*** INPUT DATA Section Begins ***

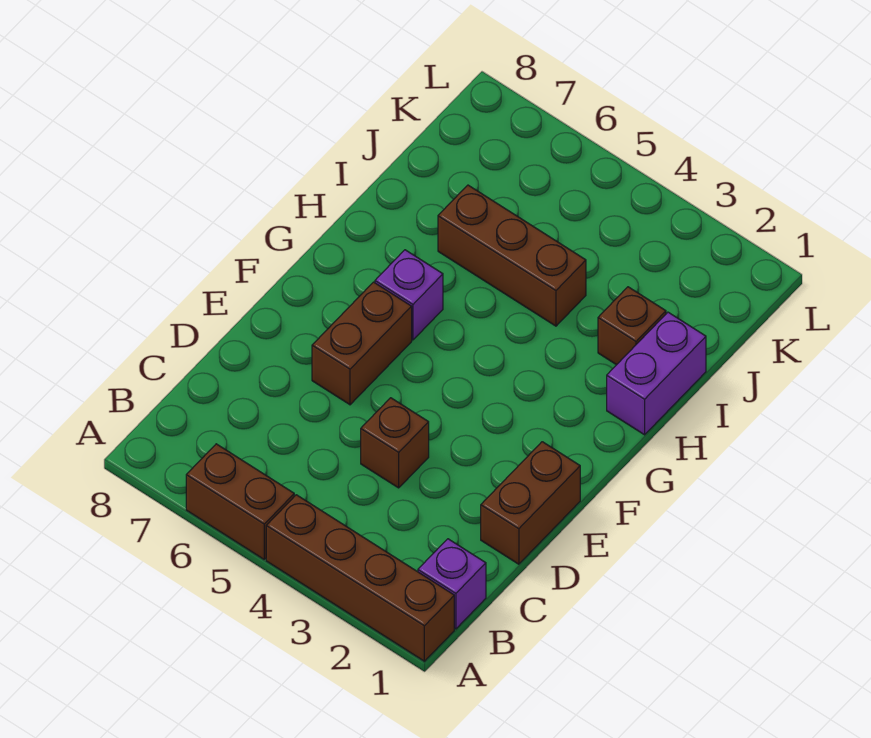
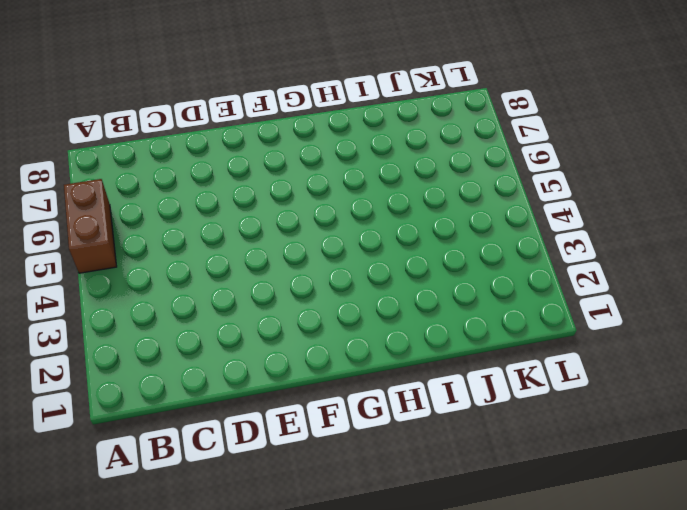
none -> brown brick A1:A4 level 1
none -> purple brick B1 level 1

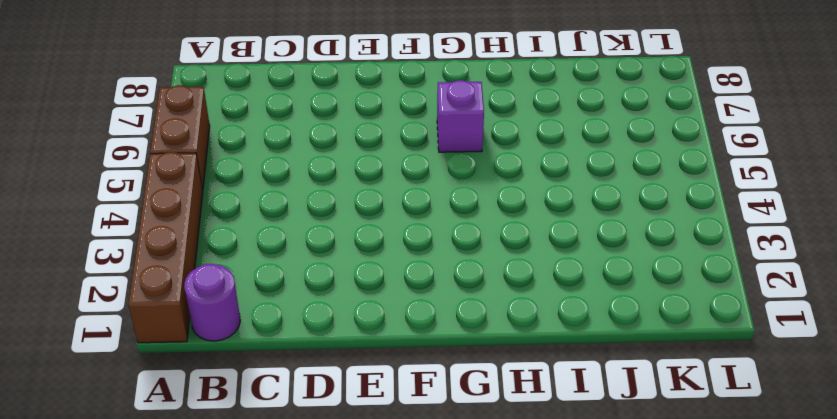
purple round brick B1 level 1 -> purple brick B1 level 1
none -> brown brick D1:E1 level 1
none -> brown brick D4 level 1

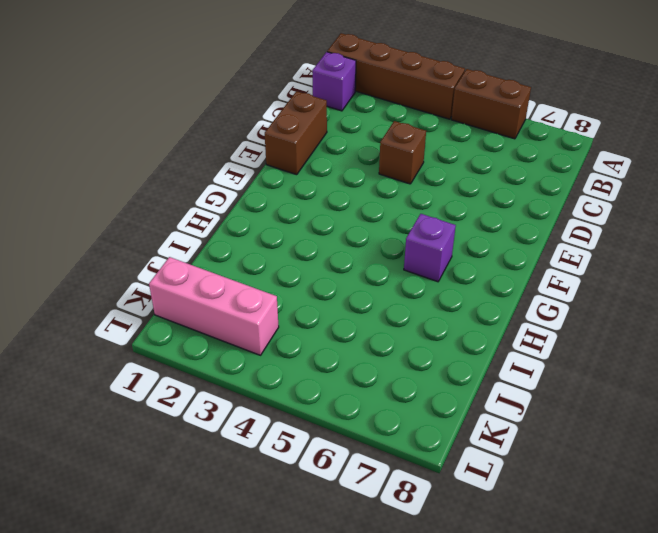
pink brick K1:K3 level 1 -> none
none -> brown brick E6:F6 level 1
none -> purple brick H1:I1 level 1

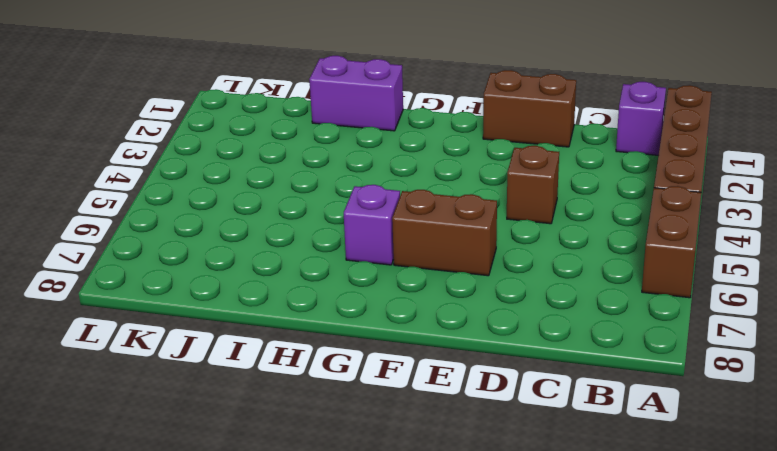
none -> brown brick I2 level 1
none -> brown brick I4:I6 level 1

*** INPUT DATA Section Ends ***

**GOAL OF THE EXERCISE**
Your task is to retype, exactly and only, the lines from the line holding "none -> brown brick D4 level 1" through the final line of the data above, with both ends kept. Drop the pictures.

**WRITTEN SOLUTION**
none -> brown brick D4 level 1

pink brick K1:K3 level 1 -> none
none -> brown brick E6:F6 level 1
none -> purple brick H1:I1 level 1

none -> brown brick I2 level 1
none -> brown brick I4:I6 level 1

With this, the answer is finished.